→ Work instruction
Give the number of lines below that hold the string "yellow", and nothing more.

Colored item counts
+ + + + + + +

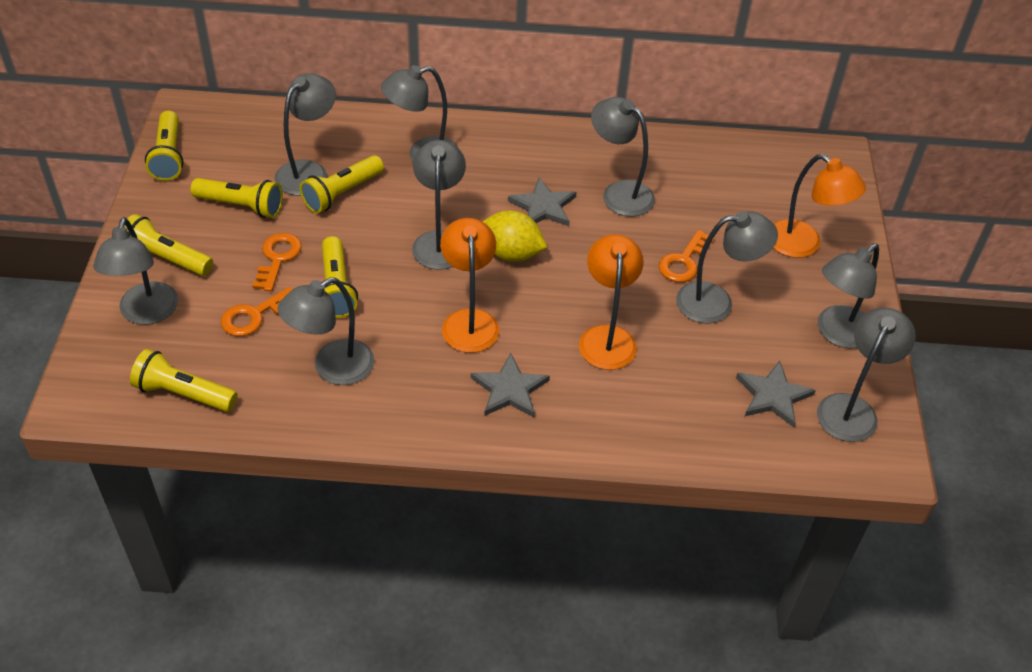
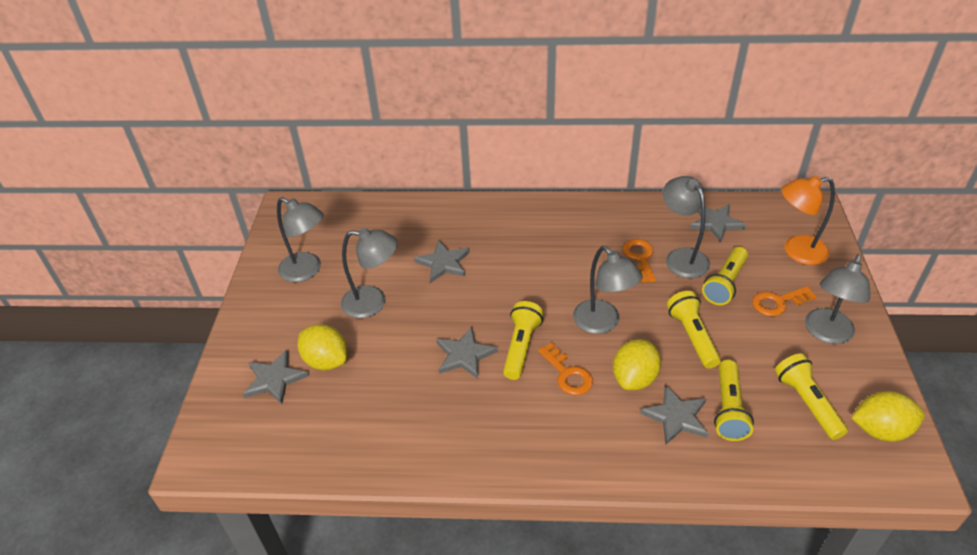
grey lamp: 9 -> 5
grey star: 3 -> 5
orange lamp: 3 -> 1
yellow flashlight: 6 -> 5
yellow lemon: 1 -> 3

+ + + + + + +

→ Written response
2